## Exercise materials
____
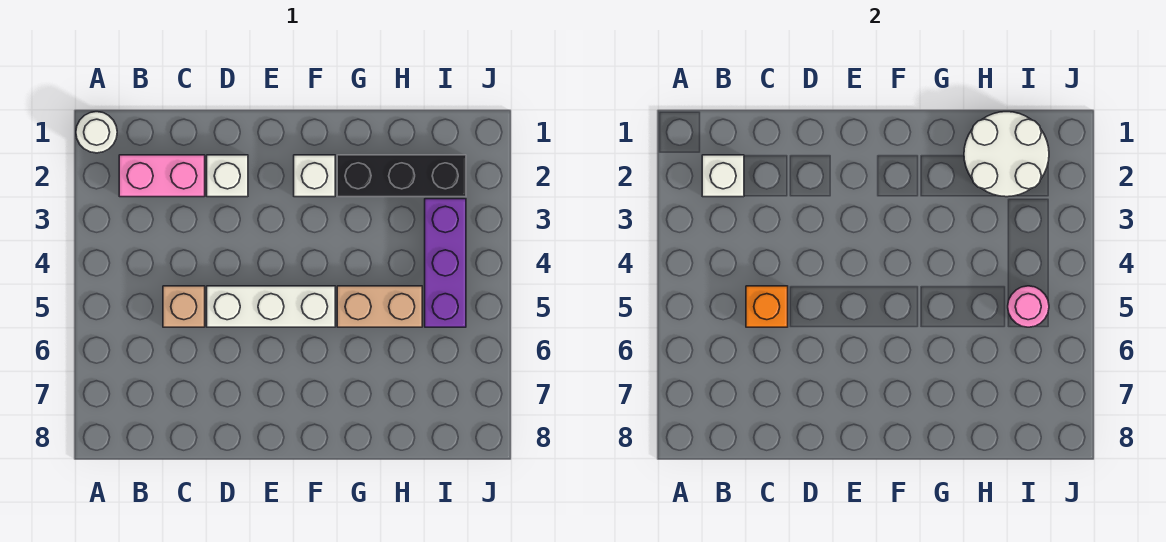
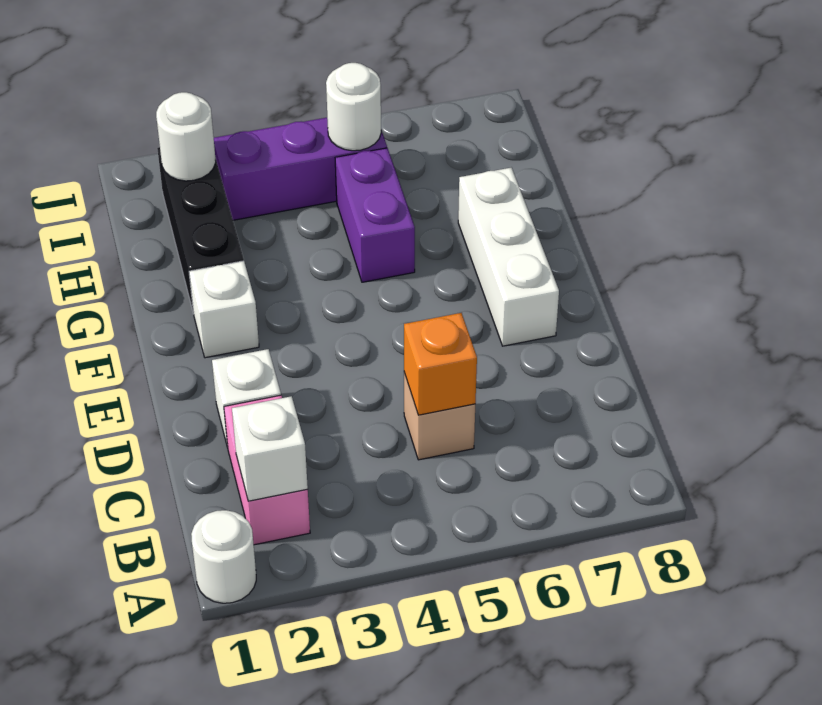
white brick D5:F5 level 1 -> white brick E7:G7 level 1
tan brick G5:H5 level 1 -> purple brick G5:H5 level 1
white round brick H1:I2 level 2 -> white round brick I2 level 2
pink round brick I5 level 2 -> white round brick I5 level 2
____
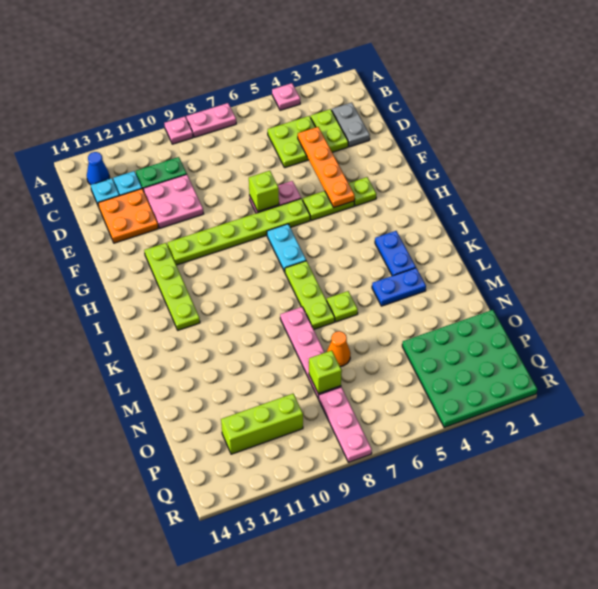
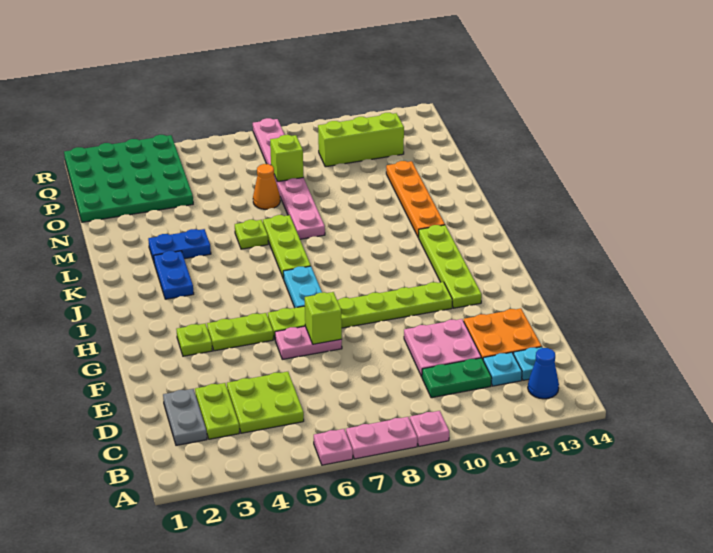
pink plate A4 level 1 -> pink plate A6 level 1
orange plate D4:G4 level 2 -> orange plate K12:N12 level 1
____
## What to do
Would you copy every line of the entries in which "plate" appears?

## Result of this exercise
pink plate A4 level 1 -> pink plate A6 level 1
orange plate D4:G4 level 2 -> orange plate K12:N12 level 1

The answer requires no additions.